Check every line below for the word "orange" and copy the ones that have it.
━━━ RECORD SET ━━━
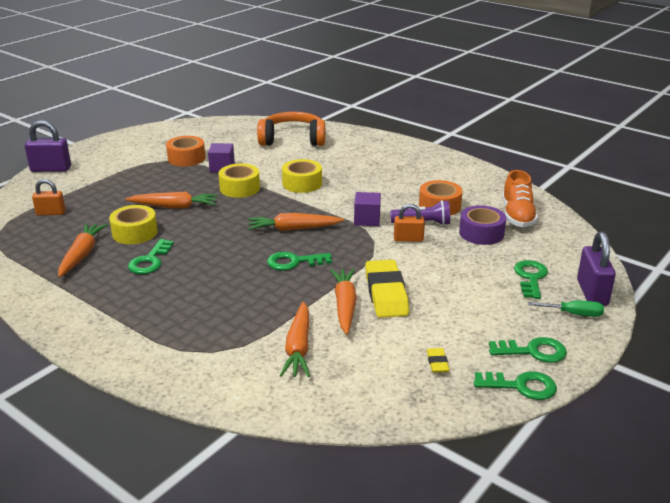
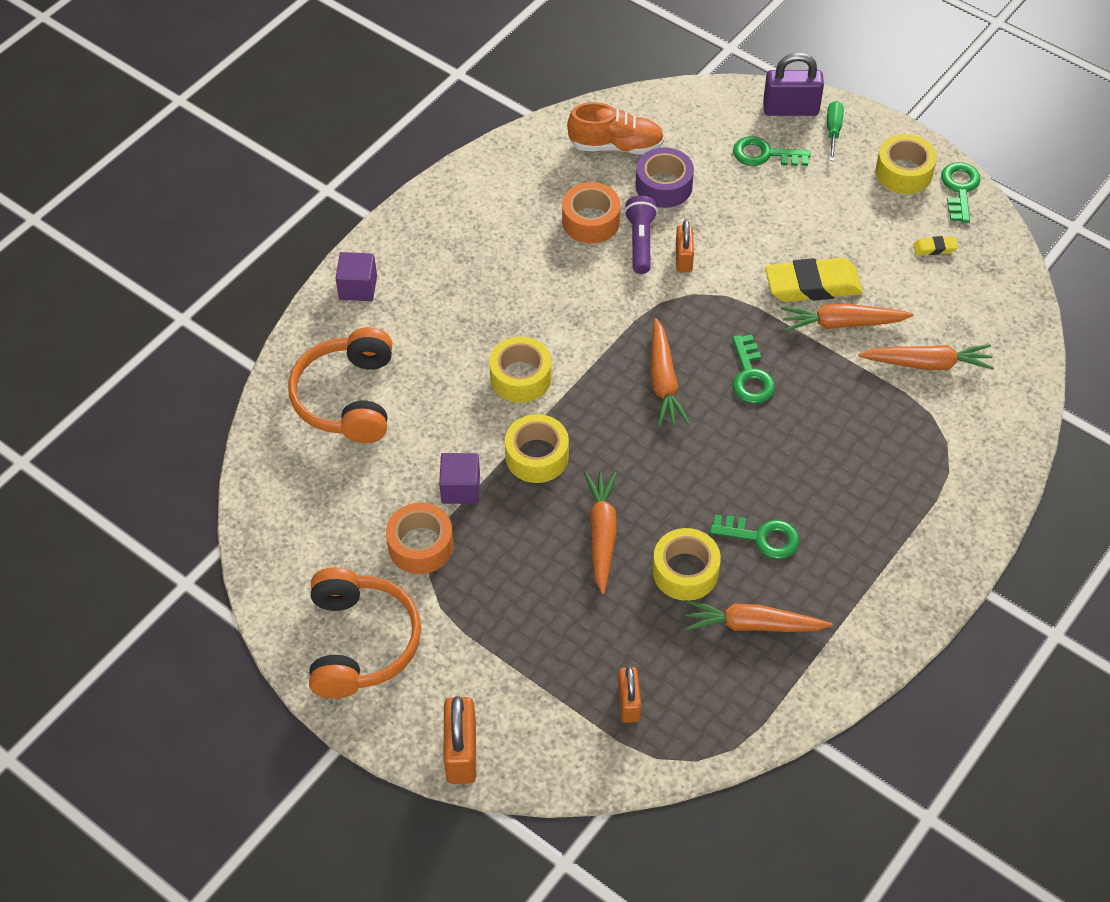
camera: 90 degrees left, 25 degrees up
(51, 169) = (461, 752): purple padlock -> orange padlock
(132, 146) = (361, 642): none -> orange headphones
(367, 220) = (633, 300): purple cube -> purple cube (358, 287)
(533, 351) = (903, 172): green key -> yellow tape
━━━
THE COMPLETED TASK:
(51, 169) = (461, 752): purple padlock -> orange padlock
(132, 146) = (361, 642): none -> orange headphones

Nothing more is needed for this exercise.